=== Records supplied ===
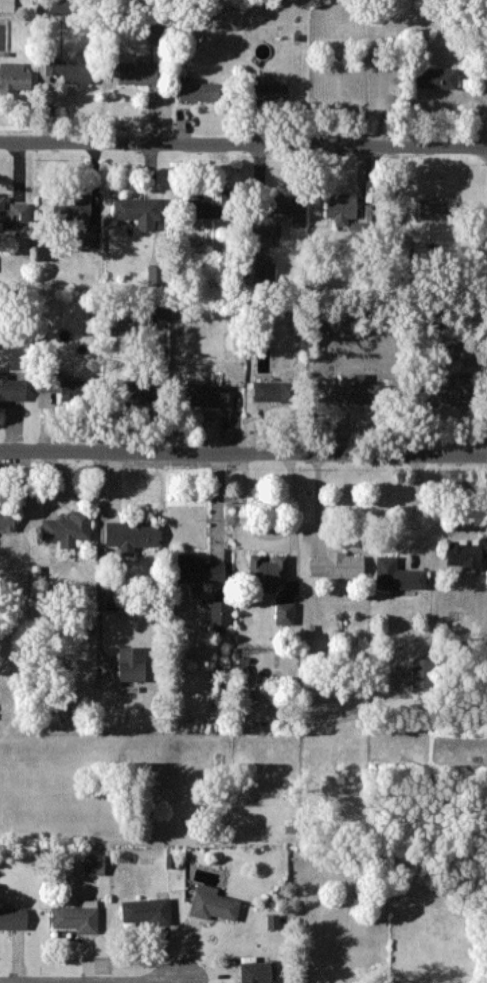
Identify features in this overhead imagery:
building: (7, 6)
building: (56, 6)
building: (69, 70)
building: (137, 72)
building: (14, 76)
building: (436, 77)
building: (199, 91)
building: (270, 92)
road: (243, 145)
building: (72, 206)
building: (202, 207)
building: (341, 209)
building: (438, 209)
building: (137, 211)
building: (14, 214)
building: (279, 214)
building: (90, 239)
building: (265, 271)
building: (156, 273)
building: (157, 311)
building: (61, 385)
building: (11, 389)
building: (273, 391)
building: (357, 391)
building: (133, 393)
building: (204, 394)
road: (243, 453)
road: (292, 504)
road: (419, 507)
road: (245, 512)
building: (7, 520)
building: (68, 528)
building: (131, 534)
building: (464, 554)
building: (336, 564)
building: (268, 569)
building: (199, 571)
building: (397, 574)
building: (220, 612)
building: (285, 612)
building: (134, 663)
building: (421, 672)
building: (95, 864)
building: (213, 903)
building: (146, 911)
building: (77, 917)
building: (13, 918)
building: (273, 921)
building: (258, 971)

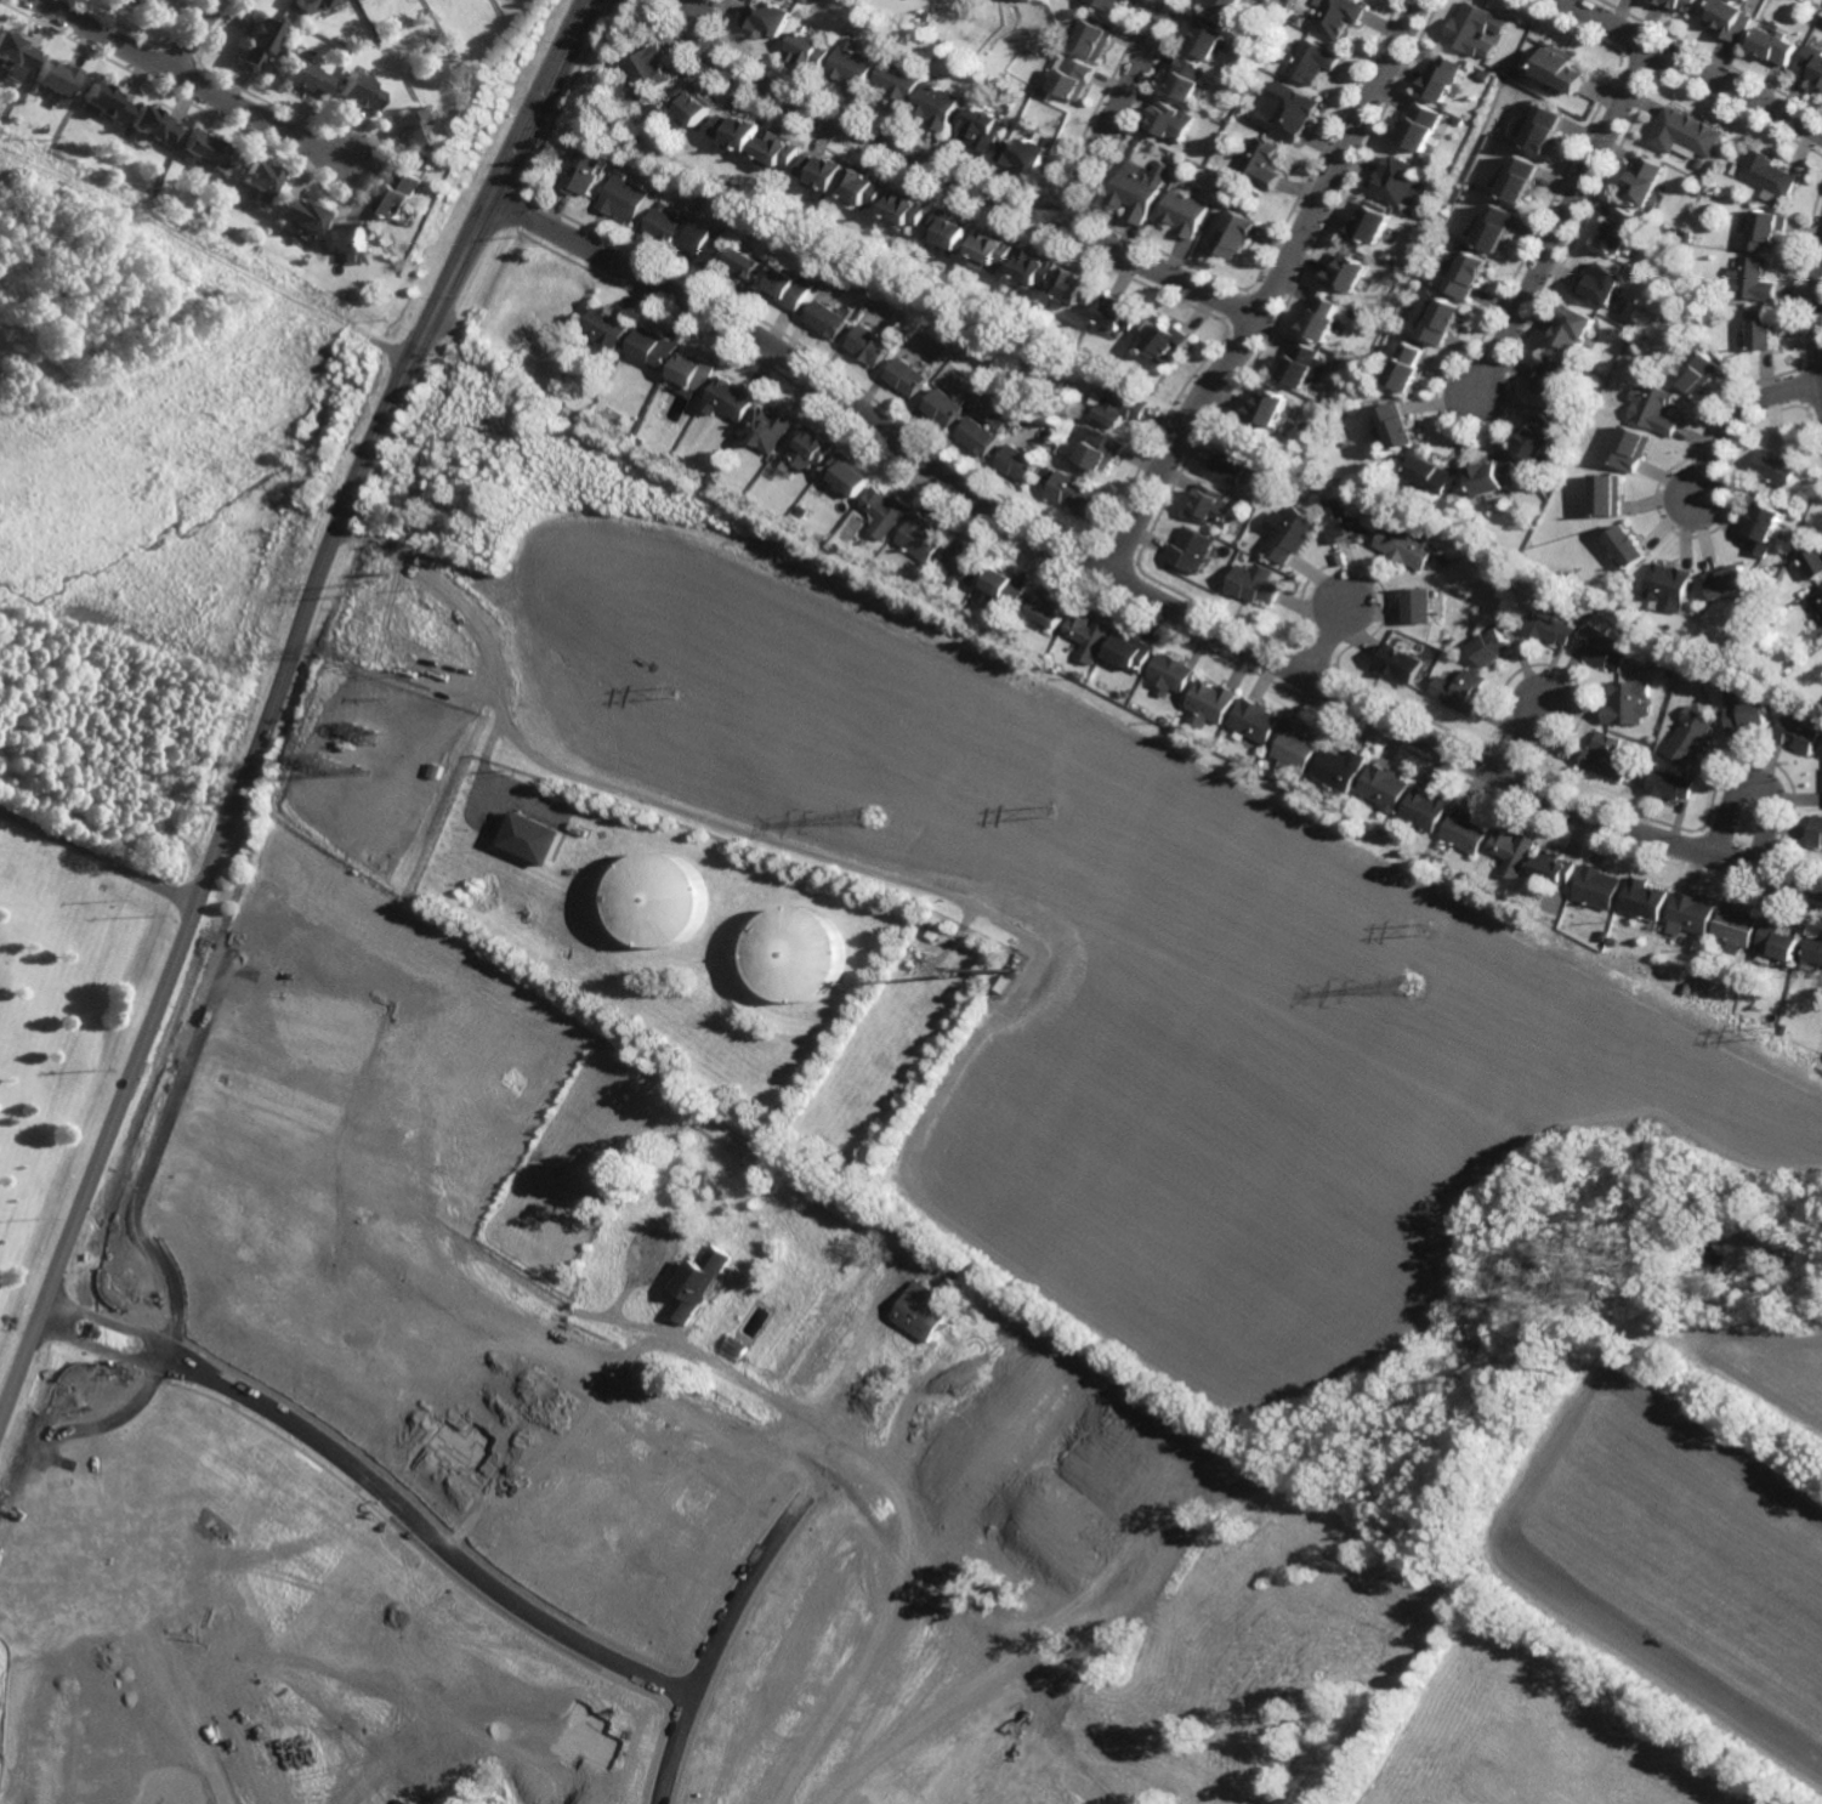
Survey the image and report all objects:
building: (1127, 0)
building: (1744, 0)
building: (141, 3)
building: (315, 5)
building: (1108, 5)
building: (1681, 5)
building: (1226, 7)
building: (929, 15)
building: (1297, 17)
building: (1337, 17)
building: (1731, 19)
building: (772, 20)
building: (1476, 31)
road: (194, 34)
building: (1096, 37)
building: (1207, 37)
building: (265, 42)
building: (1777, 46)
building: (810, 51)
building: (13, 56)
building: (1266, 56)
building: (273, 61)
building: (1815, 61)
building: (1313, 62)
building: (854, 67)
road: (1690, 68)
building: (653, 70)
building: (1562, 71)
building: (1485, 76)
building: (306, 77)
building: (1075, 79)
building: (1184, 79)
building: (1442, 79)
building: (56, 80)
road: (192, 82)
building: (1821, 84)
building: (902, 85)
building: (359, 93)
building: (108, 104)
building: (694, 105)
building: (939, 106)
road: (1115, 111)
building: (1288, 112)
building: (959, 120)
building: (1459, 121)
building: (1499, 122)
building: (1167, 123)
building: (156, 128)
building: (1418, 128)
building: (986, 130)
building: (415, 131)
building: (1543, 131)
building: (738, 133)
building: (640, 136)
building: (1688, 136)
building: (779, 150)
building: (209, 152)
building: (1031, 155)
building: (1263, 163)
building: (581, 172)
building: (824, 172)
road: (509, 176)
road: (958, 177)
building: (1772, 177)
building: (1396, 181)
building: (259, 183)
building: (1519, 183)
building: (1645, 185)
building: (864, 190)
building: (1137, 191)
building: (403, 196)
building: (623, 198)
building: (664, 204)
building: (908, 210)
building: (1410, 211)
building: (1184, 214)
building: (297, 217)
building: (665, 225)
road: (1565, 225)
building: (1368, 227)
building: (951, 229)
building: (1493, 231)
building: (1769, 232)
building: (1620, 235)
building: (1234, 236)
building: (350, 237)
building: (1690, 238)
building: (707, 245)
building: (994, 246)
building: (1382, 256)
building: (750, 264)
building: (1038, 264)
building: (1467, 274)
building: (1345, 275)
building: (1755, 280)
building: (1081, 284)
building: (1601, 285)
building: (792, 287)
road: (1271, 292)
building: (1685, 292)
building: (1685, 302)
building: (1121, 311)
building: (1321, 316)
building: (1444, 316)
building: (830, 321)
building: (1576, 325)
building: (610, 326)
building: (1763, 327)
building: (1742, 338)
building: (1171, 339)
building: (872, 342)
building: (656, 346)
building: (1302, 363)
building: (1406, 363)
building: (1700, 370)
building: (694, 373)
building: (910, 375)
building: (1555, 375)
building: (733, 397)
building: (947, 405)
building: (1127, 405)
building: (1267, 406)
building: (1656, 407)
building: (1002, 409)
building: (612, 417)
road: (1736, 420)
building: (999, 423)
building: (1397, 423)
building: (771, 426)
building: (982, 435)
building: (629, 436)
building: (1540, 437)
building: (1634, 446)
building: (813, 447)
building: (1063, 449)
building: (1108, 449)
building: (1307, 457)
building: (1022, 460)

=== Exercise objective ===
Before you return the listing, strip out its pictures; all else must match exactly.

=== Solution ===
Identify features in this overhead imagery:
building: (7, 6)
building: (56, 6)
building: (69, 70)
building: (137, 72)
building: (14, 76)
building: (436, 77)
building: (199, 91)
building: (270, 92)
road: (243, 145)
building: (72, 206)
building: (202, 207)
building: (341, 209)
building: (438, 209)
building: (137, 211)
building: (14, 214)
building: (279, 214)
building: (90, 239)
building: (265, 271)
building: (156, 273)
building: (157, 311)
building: (61, 385)
building: (11, 389)
building: (273, 391)
building: (357, 391)
building: (133, 393)
building: (204, 394)
road: (243, 453)
road: (292, 504)
road: (419, 507)
road: (245, 512)
building: (7, 520)
building: (68, 528)
building: (131, 534)
building: (464, 554)
building: (336, 564)
building: (268, 569)
building: (199, 571)
building: (397, 574)
building: (220, 612)
building: (285, 612)
building: (134, 663)
building: (421, 672)
building: (95, 864)
building: (213, 903)
building: (146, 911)
building: (77, 917)
building: (13, 918)
building: (273, 921)
building: (258, 971)

Survey the image and report all objects:
building: (1127, 0)
building: (1744, 0)
building: (141, 3)
building: (315, 5)
building: (1108, 5)
building: (1681, 5)
building: (1226, 7)
building: (929, 15)
building: (1297, 17)
building: (1337, 17)
building: (1731, 19)
building: (772, 20)
building: (1476, 31)
road: (194, 34)
building: (1096, 37)
building: (1207, 37)
building: (265, 42)
building: (1777, 46)
building: (810, 51)
building: (13, 56)
building: (1266, 56)
building: (273, 61)
building: (1815, 61)
building: (1313, 62)
building: (854, 67)
road: (1690, 68)
building: (653, 70)
building: (1562, 71)
building: (1485, 76)
building: (306, 77)
building: (1075, 79)
building: (1184, 79)
building: (1442, 79)
building: (56, 80)
road: (192, 82)
building: (1821, 84)
building: (902, 85)
building: (359, 93)
building: (108, 104)
building: (694, 105)
building: (939, 106)
road: (1115, 111)
building: (1288, 112)
building: (959, 120)
building: (1459, 121)
building: (1499, 122)
building: (1167, 123)
building: (156, 128)
building: (1418, 128)
building: (986, 130)
building: (415, 131)
building: (1543, 131)
building: (738, 133)
building: (640, 136)
building: (1688, 136)
building: (779, 150)
building: (209, 152)
building: (1031, 155)
building: (1263, 163)
building: (581, 172)
building: (824, 172)
road: (509, 176)
road: (958, 177)
building: (1772, 177)
building: (1396, 181)
building: (259, 183)
building: (1519, 183)
building: (1645, 185)
building: (864, 190)
building: (1137, 191)
building: (403, 196)
building: (623, 198)
building: (664, 204)
building: (908, 210)
building: (1410, 211)
building: (1184, 214)
building: (297, 217)
building: (665, 225)
road: (1565, 225)
building: (1368, 227)
building: (951, 229)
building: (1493, 231)
building: (1769, 232)
building: (1620, 235)
building: (1234, 236)
building: (350, 237)
building: (1690, 238)
building: (707, 245)
building: (994, 246)
building: (1382, 256)
building: (750, 264)
building: (1038, 264)
building: (1467, 274)
building: (1345, 275)
building: (1755, 280)
building: (1081, 284)
building: (1601, 285)
building: (792, 287)
road: (1271, 292)
building: (1685, 292)
building: (1685, 302)
building: (1121, 311)
building: (1321, 316)
building: (1444, 316)
building: (830, 321)
building: (1576, 325)
building: (610, 326)
building: (1763, 327)
building: (1742, 338)
building: (1171, 339)
building: (872, 342)
building: (656, 346)
building: (1302, 363)
building: (1406, 363)
building: (1700, 370)
building: (694, 373)
building: (910, 375)
building: (1555, 375)
building: (733, 397)
building: (947, 405)
building: (1127, 405)
building: (1267, 406)
building: (1656, 407)
building: (1002, 409)
building: (612, 417)
road: (1736, 420)
building: (999, 423)
building: (1397, 423)
building: (771, 426)
building: (982, 435)
building: (629, 436)
building: (1540, 437)
building: (1634, 446)
building: (813, 447)
building: (1063, 449)
building: (1108, 449)
building: (1307, 457)
building: (1022, 460)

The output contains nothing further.